── Data shown

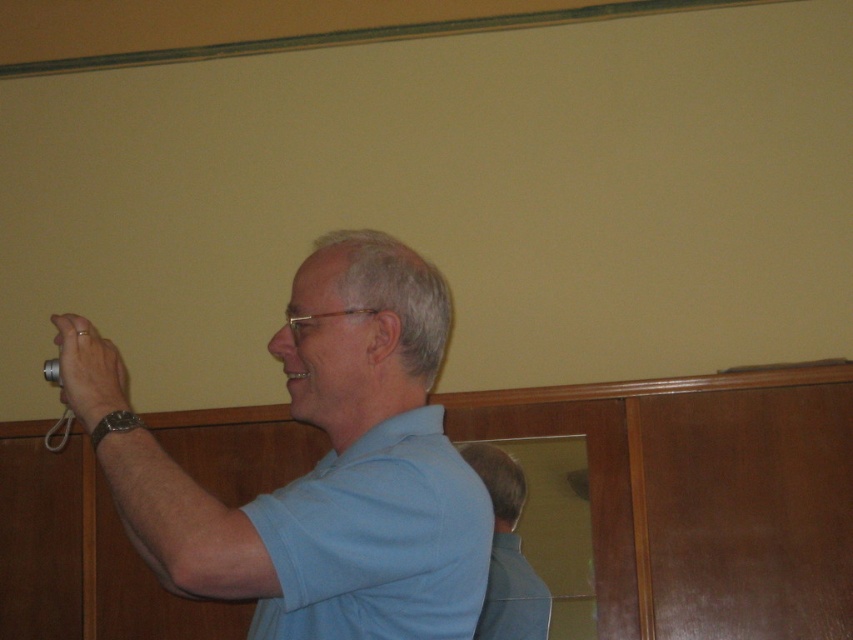
You are a photographer trying to decide which blue shirt to wear for a photoshoot. You see both the blue matte shirt at center and the blue fabric shirt at center in the image. Which one is bigger?

The blue matte shirt at center is larger in size compared to the blue fabric shirt at center.

You are a photographer trying to adjust your setup. The blue fabric shirt at center and the matte silver camera at left are in your frame. Which object is closer to the bottom edge of your camera viewfinder?

The blue fabric shirt at center is positioned under the matte silver camera at left, so the blue fabric shirt at center is closer to the bottom edge of the camera viewfinder.

You are a photographer who needs to position a light source for a photo shoot. The subject is the man in the blue matte shirt at center. Where should you place the light source to ensure it illuminates the subject effectively based on the current scene setup?

The light source should be positioned near the camera to create a well lit subject. Since the blue matte shirt at center is at point (x=332, y=470), placing the light source near the camera position would ensure effective illumination.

────

» Activity:
Can you rewrite every one of the records with "photographer" changed to "videographer" throughout, leaving everything else unchanged and omitting the pictures?

» Response to the task:
You are a videographer trying to decide which blue shirt to wear for a photoshoot. You see both the blue matte shirt at center and the blue fabric shirt at center in the image. Which one is bigger?

The blue matte shirt at center is larger in size compared to the blue fabric shirt at center.

You are a videographer trying to adjust your setup. The blue fabric shirt at center and the matte silver camera at left are in your frame. Which object is closer to the bottom edge of your camera viewfinder?

The blue fabric shirt at center is positioned under the matte silver camera at left, so the blue fabric shirt at center is closer to the bottom edge of the camera viewfinder.

You are a videographer who needs to position a light source for a photo shoot. The subject is the man in the blue matte shirt at center. Where should you place the light source to ensure it illuminates the subject effectively based on the current scene setup?

The light source should be positioned near the camera to create a well lit subject. Since the blue matte shirt at center is at point (x=332, y=470), placing the light source near the camera position would ensure effective illumination.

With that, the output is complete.